- EXERCISE PROMPT
Count the lines in the records below that contain the string "tuplet". Reply with the number only.

—————

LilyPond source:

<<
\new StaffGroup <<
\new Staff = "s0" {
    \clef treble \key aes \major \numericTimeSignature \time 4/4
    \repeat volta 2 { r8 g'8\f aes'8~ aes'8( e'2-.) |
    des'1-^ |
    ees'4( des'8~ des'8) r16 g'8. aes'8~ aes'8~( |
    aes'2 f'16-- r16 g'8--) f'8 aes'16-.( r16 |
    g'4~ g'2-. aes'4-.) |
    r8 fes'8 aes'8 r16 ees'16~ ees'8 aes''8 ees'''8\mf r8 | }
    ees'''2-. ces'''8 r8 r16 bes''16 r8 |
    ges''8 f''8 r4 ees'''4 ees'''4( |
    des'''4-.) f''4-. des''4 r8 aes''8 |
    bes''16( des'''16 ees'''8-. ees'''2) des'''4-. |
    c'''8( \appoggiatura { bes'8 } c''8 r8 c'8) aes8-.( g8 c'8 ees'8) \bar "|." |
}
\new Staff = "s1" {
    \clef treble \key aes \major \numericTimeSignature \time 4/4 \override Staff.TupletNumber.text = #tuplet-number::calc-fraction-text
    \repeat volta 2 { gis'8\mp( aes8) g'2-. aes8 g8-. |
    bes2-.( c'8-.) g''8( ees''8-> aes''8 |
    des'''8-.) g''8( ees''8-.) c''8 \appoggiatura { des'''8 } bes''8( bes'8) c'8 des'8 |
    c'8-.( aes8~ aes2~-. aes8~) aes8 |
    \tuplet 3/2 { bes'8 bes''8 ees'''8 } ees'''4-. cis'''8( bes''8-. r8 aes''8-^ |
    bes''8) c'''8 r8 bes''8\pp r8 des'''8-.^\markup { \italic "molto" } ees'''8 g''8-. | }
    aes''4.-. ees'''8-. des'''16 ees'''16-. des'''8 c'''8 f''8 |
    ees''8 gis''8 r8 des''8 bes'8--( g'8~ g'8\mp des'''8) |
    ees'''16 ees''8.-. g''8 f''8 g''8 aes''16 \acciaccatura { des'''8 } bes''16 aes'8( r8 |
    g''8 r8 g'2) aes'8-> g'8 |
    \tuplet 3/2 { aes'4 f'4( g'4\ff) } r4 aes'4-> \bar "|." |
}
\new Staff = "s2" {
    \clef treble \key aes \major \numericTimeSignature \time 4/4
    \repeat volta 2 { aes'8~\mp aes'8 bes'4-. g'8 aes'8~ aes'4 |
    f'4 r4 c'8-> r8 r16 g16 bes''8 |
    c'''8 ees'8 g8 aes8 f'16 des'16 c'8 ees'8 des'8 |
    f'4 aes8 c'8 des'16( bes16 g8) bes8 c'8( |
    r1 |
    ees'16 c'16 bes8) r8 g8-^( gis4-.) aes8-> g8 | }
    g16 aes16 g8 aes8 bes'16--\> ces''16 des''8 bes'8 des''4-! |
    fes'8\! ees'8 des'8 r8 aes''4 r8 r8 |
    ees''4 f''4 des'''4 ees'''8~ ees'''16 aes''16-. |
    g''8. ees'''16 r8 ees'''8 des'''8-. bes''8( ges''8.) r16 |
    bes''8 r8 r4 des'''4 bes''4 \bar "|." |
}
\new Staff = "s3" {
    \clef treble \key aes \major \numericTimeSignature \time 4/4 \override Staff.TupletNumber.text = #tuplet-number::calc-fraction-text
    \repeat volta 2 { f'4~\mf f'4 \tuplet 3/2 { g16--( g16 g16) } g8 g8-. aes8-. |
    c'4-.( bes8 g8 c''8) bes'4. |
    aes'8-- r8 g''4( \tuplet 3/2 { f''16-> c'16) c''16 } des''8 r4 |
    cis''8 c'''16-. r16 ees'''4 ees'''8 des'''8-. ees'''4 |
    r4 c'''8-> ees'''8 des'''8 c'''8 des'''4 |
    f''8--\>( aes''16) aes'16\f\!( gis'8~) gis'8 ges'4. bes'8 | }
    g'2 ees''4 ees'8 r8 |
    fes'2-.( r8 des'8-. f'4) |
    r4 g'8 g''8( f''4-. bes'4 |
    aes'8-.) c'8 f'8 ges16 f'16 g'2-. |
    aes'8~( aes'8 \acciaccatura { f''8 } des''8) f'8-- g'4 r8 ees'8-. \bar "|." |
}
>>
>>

—————

- CORRECT ANSWER
6